==== SOURCE MATERIAL ====
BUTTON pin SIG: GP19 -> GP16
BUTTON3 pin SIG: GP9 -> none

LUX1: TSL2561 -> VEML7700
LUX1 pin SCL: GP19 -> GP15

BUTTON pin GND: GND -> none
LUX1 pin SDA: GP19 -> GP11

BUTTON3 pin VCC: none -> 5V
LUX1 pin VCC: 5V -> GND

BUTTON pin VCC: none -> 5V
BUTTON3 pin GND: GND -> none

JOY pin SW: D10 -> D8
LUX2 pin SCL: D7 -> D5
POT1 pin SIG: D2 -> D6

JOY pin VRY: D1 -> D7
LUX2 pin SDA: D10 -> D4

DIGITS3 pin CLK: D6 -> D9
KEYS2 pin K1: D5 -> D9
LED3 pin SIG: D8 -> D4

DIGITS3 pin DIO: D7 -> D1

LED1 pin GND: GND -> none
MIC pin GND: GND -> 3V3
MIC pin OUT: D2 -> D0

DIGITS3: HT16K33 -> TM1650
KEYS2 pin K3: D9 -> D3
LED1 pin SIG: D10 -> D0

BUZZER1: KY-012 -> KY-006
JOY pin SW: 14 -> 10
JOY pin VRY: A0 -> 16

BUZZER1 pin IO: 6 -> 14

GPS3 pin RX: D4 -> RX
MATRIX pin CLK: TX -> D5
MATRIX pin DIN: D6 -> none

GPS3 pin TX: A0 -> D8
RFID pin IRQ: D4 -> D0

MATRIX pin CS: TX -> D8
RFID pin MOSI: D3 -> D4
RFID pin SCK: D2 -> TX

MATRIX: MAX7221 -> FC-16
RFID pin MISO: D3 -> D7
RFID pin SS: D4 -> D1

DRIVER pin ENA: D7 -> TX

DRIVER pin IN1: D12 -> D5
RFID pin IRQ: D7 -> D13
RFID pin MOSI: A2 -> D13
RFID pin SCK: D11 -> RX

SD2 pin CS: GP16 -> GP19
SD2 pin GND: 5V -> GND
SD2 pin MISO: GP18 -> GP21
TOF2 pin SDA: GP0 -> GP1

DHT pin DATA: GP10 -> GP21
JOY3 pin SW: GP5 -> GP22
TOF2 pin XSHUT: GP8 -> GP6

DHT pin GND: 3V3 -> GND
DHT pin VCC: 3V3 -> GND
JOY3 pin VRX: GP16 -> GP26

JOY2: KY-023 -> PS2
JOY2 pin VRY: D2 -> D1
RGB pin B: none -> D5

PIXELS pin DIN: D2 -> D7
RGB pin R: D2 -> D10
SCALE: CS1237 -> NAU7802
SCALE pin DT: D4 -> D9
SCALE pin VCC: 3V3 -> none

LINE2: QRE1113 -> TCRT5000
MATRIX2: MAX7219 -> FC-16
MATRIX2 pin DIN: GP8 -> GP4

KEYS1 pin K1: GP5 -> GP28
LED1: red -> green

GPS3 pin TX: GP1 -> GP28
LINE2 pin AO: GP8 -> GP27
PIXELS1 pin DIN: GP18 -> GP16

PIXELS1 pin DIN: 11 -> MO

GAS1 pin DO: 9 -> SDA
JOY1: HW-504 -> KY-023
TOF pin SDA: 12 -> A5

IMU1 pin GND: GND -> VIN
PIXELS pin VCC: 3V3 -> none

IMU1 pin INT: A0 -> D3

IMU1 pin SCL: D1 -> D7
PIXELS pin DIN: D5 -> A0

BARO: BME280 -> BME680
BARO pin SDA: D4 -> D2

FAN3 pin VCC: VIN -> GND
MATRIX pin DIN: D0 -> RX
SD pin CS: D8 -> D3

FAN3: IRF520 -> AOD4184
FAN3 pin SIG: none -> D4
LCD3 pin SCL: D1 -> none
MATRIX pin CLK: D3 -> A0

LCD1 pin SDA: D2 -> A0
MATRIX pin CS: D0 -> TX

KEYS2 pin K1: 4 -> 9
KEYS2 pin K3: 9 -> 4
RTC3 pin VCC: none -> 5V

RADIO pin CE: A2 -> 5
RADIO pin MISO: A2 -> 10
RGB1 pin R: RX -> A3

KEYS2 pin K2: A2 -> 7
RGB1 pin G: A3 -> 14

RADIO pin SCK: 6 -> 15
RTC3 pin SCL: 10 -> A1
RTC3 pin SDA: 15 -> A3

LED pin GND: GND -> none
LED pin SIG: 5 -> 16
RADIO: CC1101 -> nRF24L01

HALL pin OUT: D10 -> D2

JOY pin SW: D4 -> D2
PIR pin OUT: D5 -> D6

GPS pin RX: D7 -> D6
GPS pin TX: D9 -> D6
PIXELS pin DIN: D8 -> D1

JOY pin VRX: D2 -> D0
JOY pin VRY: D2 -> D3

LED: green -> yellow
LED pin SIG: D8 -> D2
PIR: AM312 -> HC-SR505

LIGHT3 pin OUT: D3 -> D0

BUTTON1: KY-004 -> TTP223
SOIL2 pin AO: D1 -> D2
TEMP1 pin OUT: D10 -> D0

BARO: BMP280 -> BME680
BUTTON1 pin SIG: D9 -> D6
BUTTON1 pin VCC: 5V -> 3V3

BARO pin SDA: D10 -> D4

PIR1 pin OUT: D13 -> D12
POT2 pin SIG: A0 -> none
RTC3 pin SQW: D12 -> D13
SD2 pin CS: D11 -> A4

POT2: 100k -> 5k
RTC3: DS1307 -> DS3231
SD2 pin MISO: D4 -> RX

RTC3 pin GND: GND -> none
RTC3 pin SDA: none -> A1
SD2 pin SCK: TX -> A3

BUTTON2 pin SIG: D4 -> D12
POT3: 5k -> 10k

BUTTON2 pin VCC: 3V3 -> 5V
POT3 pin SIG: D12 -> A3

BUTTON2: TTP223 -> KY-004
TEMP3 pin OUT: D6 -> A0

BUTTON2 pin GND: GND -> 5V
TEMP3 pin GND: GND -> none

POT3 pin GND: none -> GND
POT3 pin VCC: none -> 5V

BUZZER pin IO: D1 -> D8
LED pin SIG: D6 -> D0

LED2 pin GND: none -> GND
====
_TASK TO CARRY OUT_. Write out every line of the records exactly.

_SOLUTION TO THIS EXERCISE_.
BUTTON pin SIG: GP19 -> GP16
BUTTON3 pin SIG: GP9 -> none

LUX1: TSL2561 -> VEML7700
LUX1 pin SCL: GP19 -> GP15

BUTTON pin GND: GND -> none
LUX1 pin SDA: GP19 -> GP11

BUTTON3 pin VCC: none -> 5V
LUX1 pin VCC: 5V -> GND

BUTTON pin VCC: none -> 5V
BUTTON3 pin GND: GND -> none

JOY pin SW: D10 -> D8
LUX2 pin SCL: D7 -> D5
POT1 pin SIG: D2 -> D6

JOY pin VRY: D1 -> D7
LUX2 pin SDA: D10 -> D4

DIGITS3 pin CLK: D6 -> D9
KEYS2 pin K1: D5 -> D9
LED3 pin SIG: D8 -> D4

DIGITS3 pin DIO: D7 -> D1

LED1 pin GND: GND -> none
MIC pin GND: GND -> 3V3
MIC pin OUT: D2 -> D0

DIGITS3: HT16K33 -> TM1650
KEYS2 pin K3: D9 -> D3
LED1 pin SIG: D10 -> D0

BUZZER1: KY-012 -> KY-006
JOY pin SW: 14 -> 10
JOY pin VRY: A0 -> 16

BUZZER1 pin IO: 6 -> 14

GPS3 pin RX: D4 -> RX
MATRIX pin CLK: TX -> D5
MATRIX pin DIN: D6 -> none

GPS3 pin TX: A0 -> D8
RFID pin IRQ: D4 -> D0

MATRIX pin CS: TX -> D8
RFID pin MOSI: D3 -> D4
RFID pin SCK: D2 -> TX

MATRIX: MAX7221 -> FC-16
RFID pin MISO: D3 -> D7
RFID pin SS: D4 -> D1

DRIVER pin ENA: D7 -> TX

DRIVER pin IN1: D12 -> D5
RFID pin IRQ: D7 -> D13
RFID pin MOSI: A2 -> D13
RFID pin SCK: D11 -> RX

SD2 pin CS: GP16 -> GP19
SD2 pin GND: 5V -> GND
SD2 pin MISO: GP18 -> GP21
TOF2 pin SDA: GP0 -> GP1

DHT pin DATA: GP10 -> GP21
JOY3 pin SW: GP5 -> GP22
TOF2 pin XSHUT: GP8 -> GP6

DHT pin GND: 3V3 -> GND
DHT pin VCC: 3V3 -> GND
JOY3 pin VRX: GP16 -> GP26

JOY2: KY-023 -> PS2
JOY2 pin VRY: D2 -> D1
RGB pin B: none -> D5

PIXELS pin DIN: D2 -> D7
RGB pin R: D2 -> D10
SCALE: CS1237 -> NAU7802
SCALE pin DT: D4 -> D9
SCALE pin VCC: 3V3 -> none

LINE2: QRE1113 -> TCRT5000
MATRIX2: MAX7219 -> FC-16
MATRIX2 pin DIN: GP8 -> GP4

KEYS1 pin K1: GP5 -> GP28
LED1: red -> green

GPS3 pin TX: GP1 -> GP28
LINE2 pin AO: GP8 -> GP27
PIXELS1 pin DIN: GP18 -> GP16

PIXELS1 pin DIN: 11 -> MO

GAS1 pin DO: 9 -> SDA
JOY1: HW-504 -> KY-023
TOF pin SDA: 12 -> A5

IMU1 pin GND: GND -> VIN
PIXELS pin VCC: 3V3 -> none

IMU1 pin INT: A0 -> D3

IMU1 pin SCL: D1 -> D7
PIXELS pin DIN: D5 -> A0

BARO: BME280 -> BME680
BARO pin SDA: D4 -> D2

FAN3 pin VCC: VIN -> GND
MATRIX pin DIN: D0 -> RX
SD pin CS: D8 -> D3

FAN3: IRF520 -> AOD4184
FAN3 pin SIG: none -> D4
LCD3 pin SCL: D1 -> none
MATRIX pin CLK: D3 -> A0

LCD1 pin SDA: D2 -> A0
MATRIX pin CS: D0 -> TX

KEYS2 pin K1: 4 -> 9
KEYS2 pin K3: 9 -> 4
RTC3 pin VCC: none -> 5V

RADIO pin CE: A2 -> 5
RADIO pin MISO: A2 -> 10
RGB1 pin R: RX -> A3

KEYS2 pin K2: A2 -> 7
RGB1 pin G: A3 -> 14

RADIO pin SCK: 6 -> 15
RTC3 pin SCL: 10 -> A1
RTC3 pin SDA: 15 -> A3

LED pin GND: GND -> none
LED pin SIG: 5 -> 16
RADIO: CC1101 -> nRF24L01

HALL pin OUT: D10 -> D2

JOY pin SW: D4 -> D2
PIR pin OUT: D5 -> D6

GPS pin RX: D7 -> D6
GPS pin TX: D9 -> D6
PIXELS pin DIN: D8 -> D1

JOY pin VRX: D2 -> D0
JOY pin VRY: D2 -> D3

LED: green -> yellow
LED pin SIG: D8 -> D2
PIR: AM312 -> HC-SR505

LIGHT3 pin OUT: D3 -> D0

BUTTON1: KY-004 -> TTP223
SOIL2 pin AO: D1 -> D2
TEMP1 pin OUT: D10 -> D0

BARO: BMP280 -> BME680
BUTTON1 pin SIG: D9 -> D6
BUTTON1 pin VCC: 5V -> 3V3

BARO pin SDA: D10 -> D4

PIR1 pin OUT: D13 -> D12
POT2 pin SIG: A0 -> none
RTC3 pin SQW: D12 -> D13
SD2 pin CS: D11 -> A4

POT2: 100k -> 5k
RTC3: DS1307 -> DS3231
SD2 pin MISO: D4 -> RX

RTC3 pin GND: GND -> none
RTC3 pin SDA: none -> A1
SD2 pin SCK: TX -> A3

BUTTON2 pin SIG: D4 -> D12
POT3: 5k -> 10k

BUTTON2 pin VCC: 3V3 -> 5V
POT3 pin SIG: D12 -> A3

BUTTON2: TTP223 -> KY-004
TEMP3 pin OUT: D6 -> A0

BUTTON2 pin GND: GND -> 5V
TEMP3 pin GND: GND -> none

POT3 pin GND: none -> GND
POT3 pin VCC: none -> 5V

BUZZER pin IO: D1 -> D8
LED pin SIG: D6 -> D0

LED2 pin GND: none -> GND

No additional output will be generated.